++++ Input material

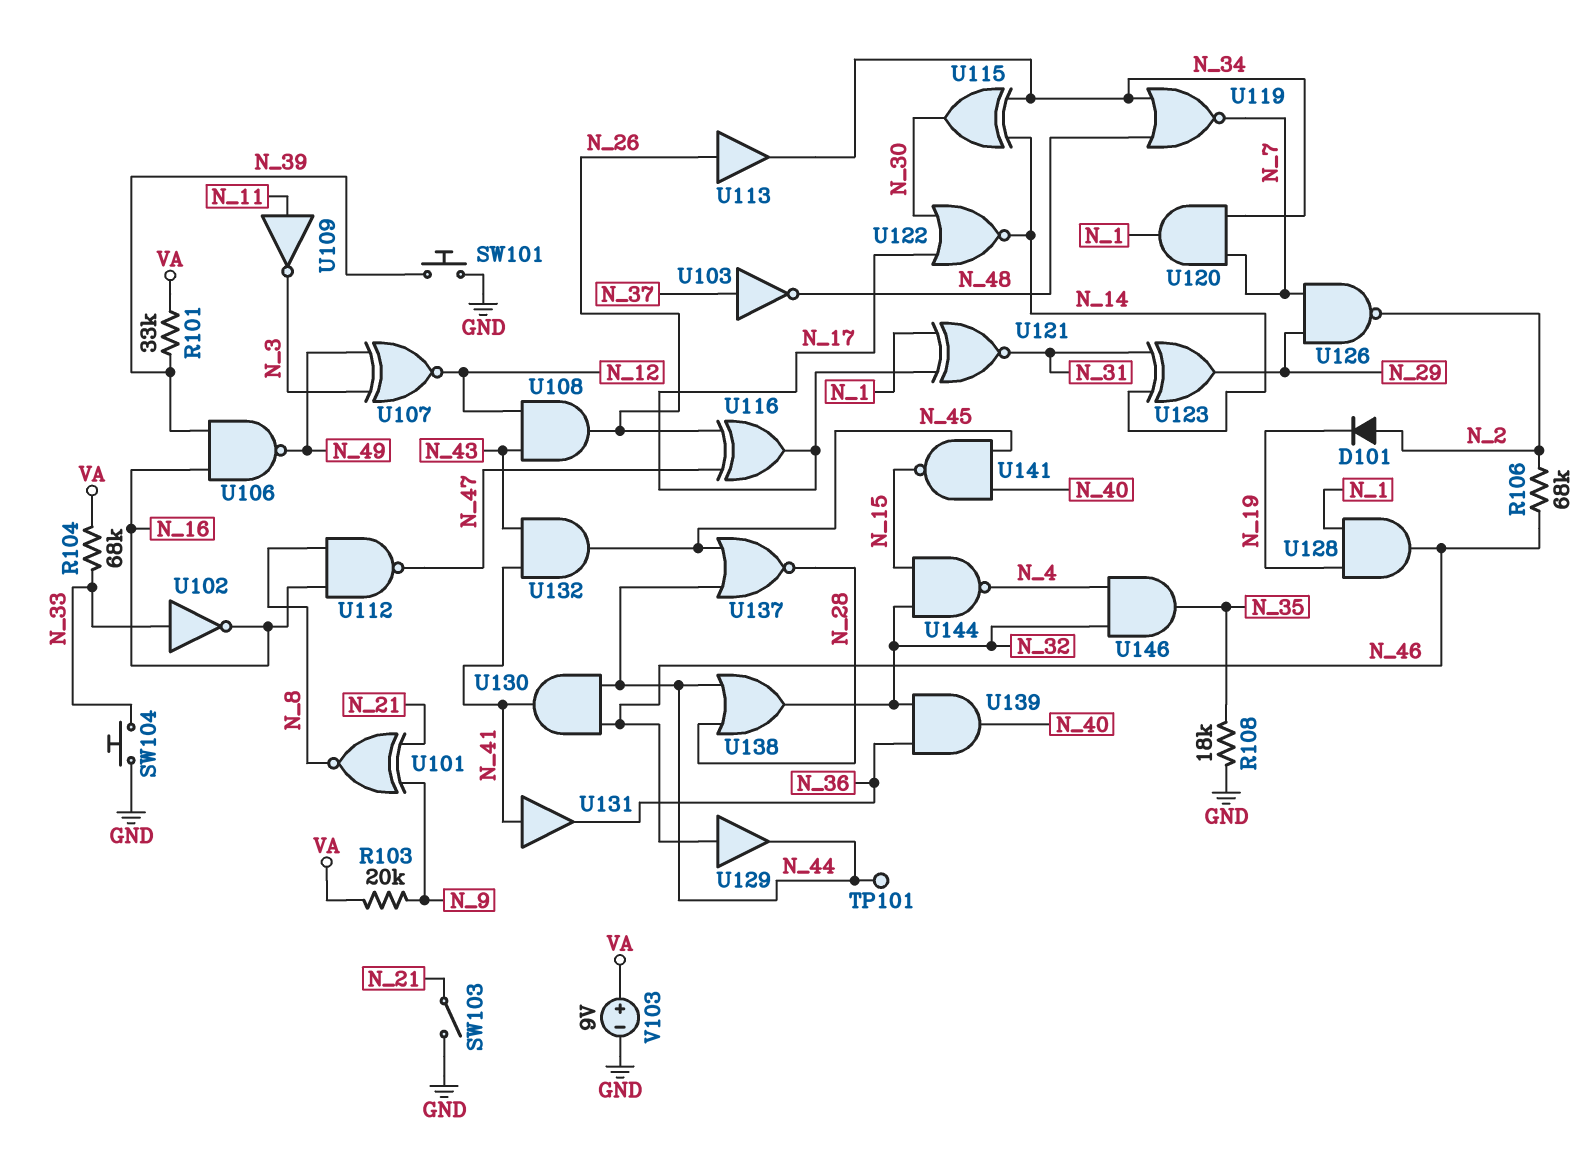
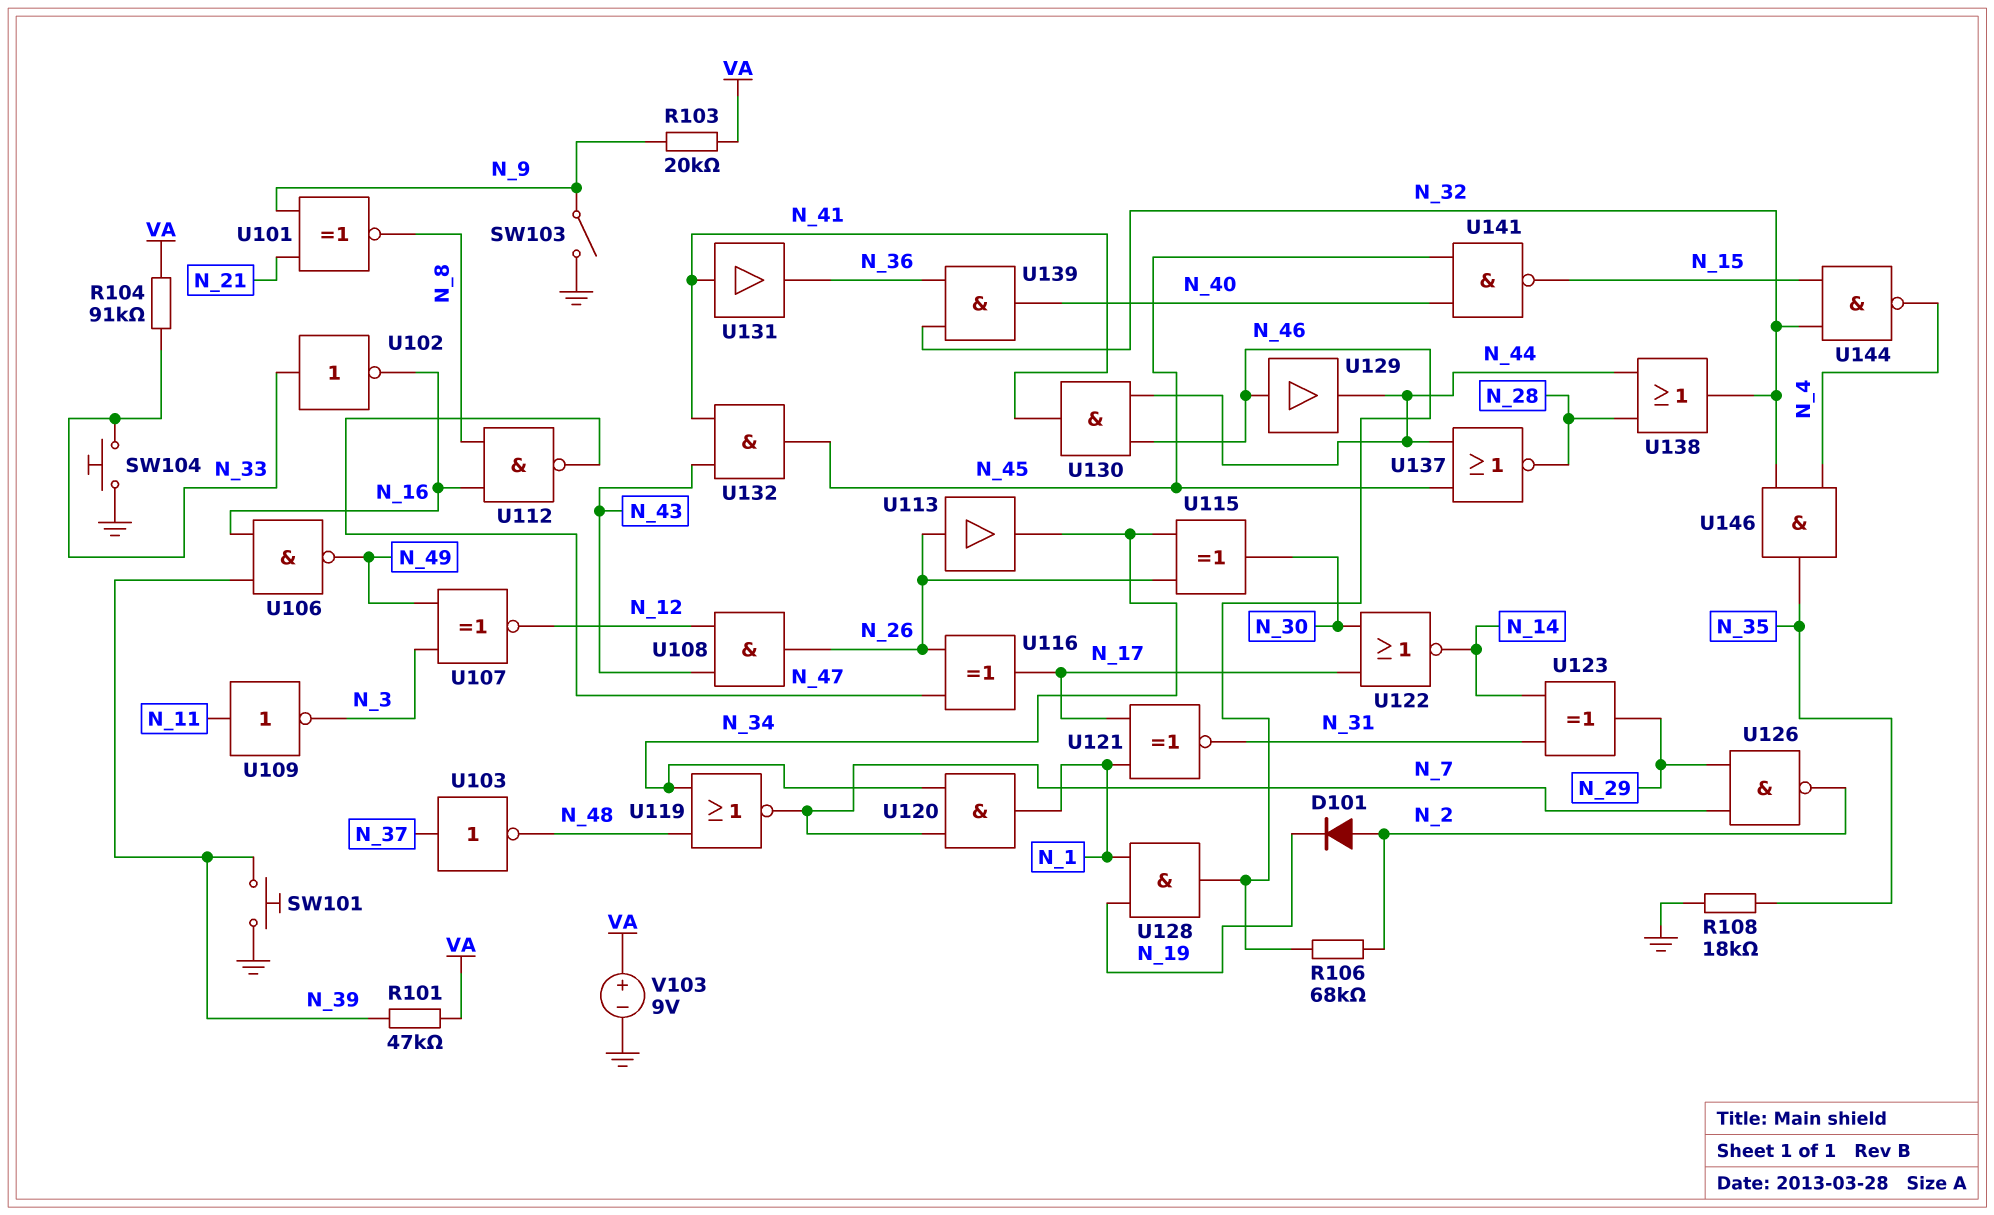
R101: 33k (N_39, VA) -> 47k (N_39, VA)
R104: 68k (N_33, VA) -> 91k (N_33, VA)
SW103: switch (GND, N_21) -> switch (GND, N_9)
TP101: test point (N_44) -> none
U115: XOR (in N_14, in N_34, out N_30) -> XOR (in N_26, in N_34, out N_30)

++++++++

Task description:
A verbatim copy of every record is required, with all pictures excluded.

Solution to this task:
R101: 33k (N_39, VA) -> 47k (N_39, VA)
R104: 68k (N_33, VA) -> 91k (N_33, VA)
SW103: switch (GND, N_21) -> switch (GND, N_9)
TP101: test point (N_44) -> none
U115: XOR (in N_14, in N_34, out N_30) -> XOR (in N_26, in N_34, out N_30)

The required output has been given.